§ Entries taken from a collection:
------------------------------

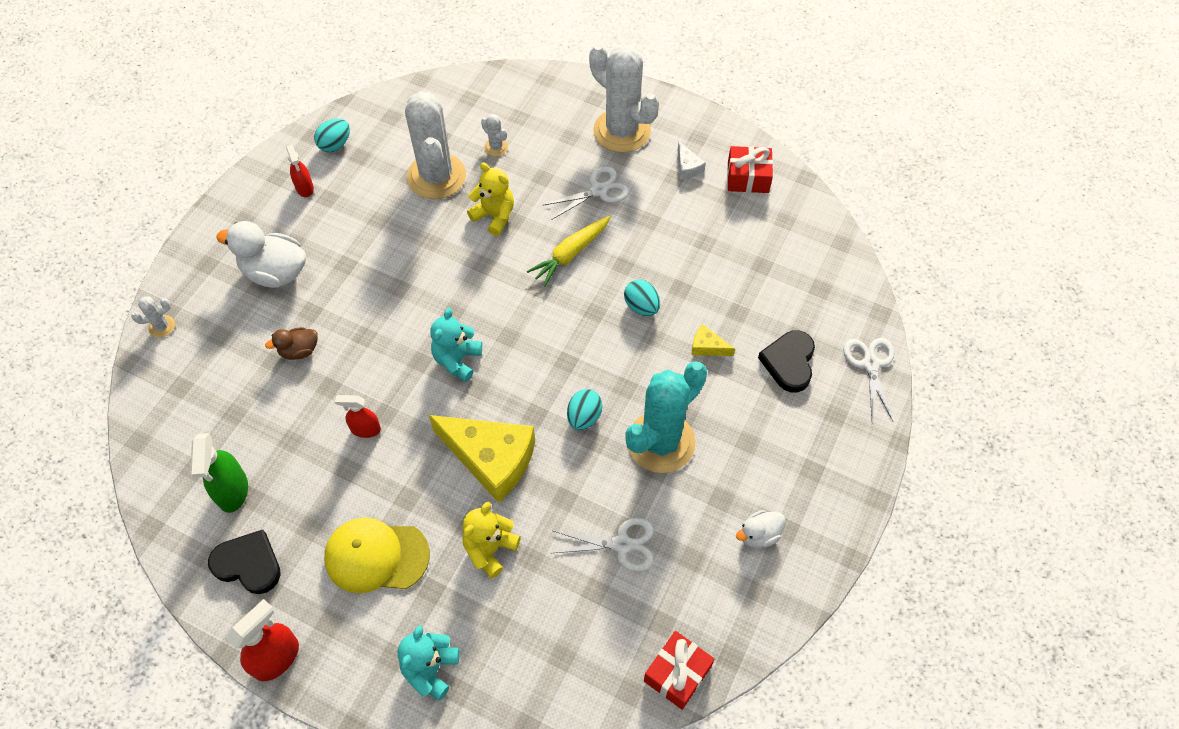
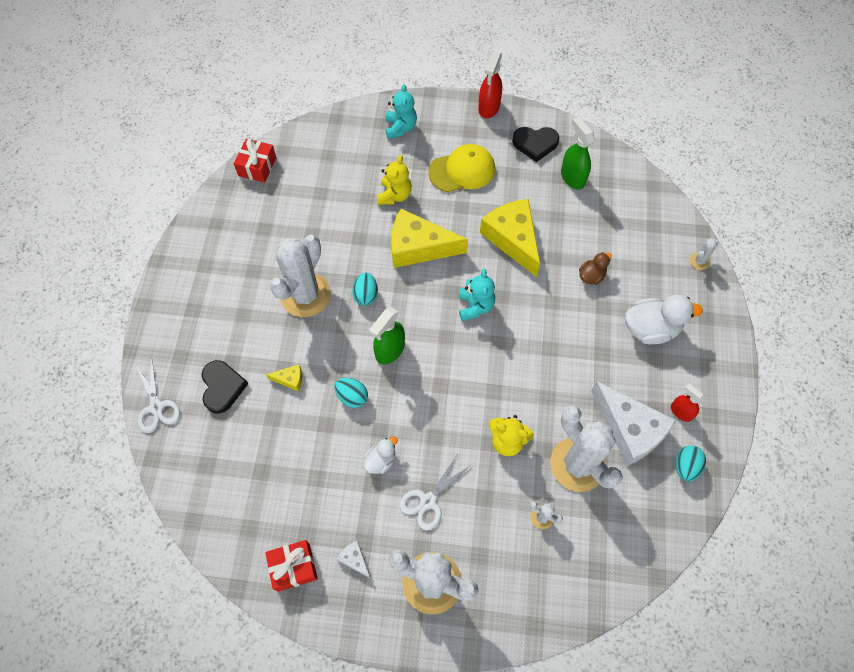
camera: 160 degrees right, 5 degrees up
(365, 429) = (512, 239): red spray bottle -> yellow cheese
(366, 189) = (629, 429): none -> white cheese
(570, 254) = (427, 426): yellow carrot -> none
(580, 342) = (390, 350): none -> green spray bottle
(622, 544) = (312, 223): white scissors -> none
(661, 442) = (305, 295): turquoise cactus -> white cactus
(759, 535) = (223, 256): white duck -> white duck (381, 460)

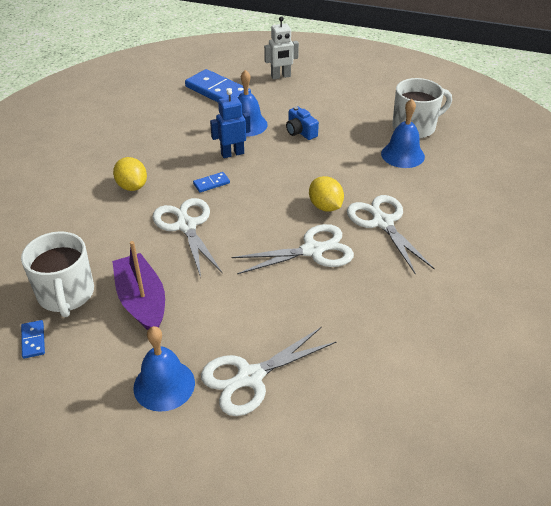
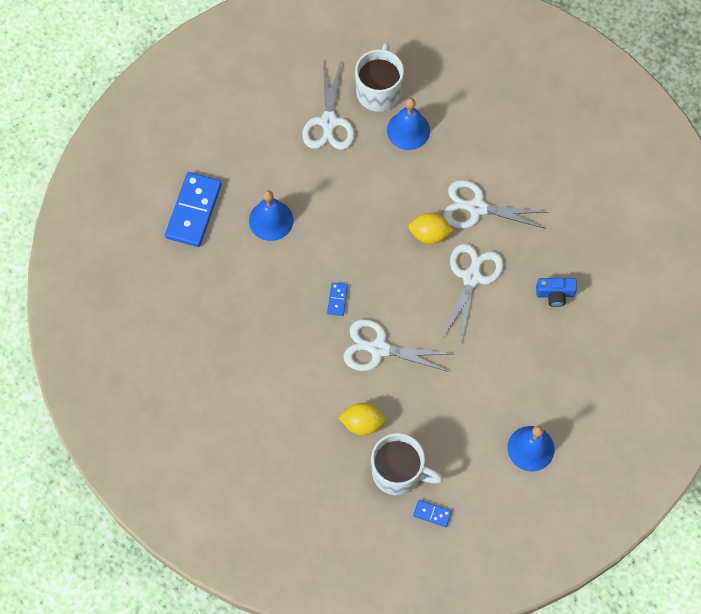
camera: 55 degrees left, 25 degrees up
(132, 186) = (295, 363): yellow lemon -> yellow lemon (362, 423)
(142, 301) = (442, 423): purple boat -> none
(217, 91) = (194, 211): blue domino -> blue domino turned 60 degrees counterclockwise
(232, 153) = (307, 259): blue robot -> none
(250, 377) = (560, 393): white scissors -> white scissors (329, 122)
(281, 76) = (210, 139): white robot -> none
(300, 132) = (316, 184): blue camera -> blue camera (555, 294)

------------------------------

Each line of the entries above that contains "robot" must be copied into the answer.

(232, 153) = (307, 259): blue robot -> none
(281, 76) = (210, 139): white robot -> none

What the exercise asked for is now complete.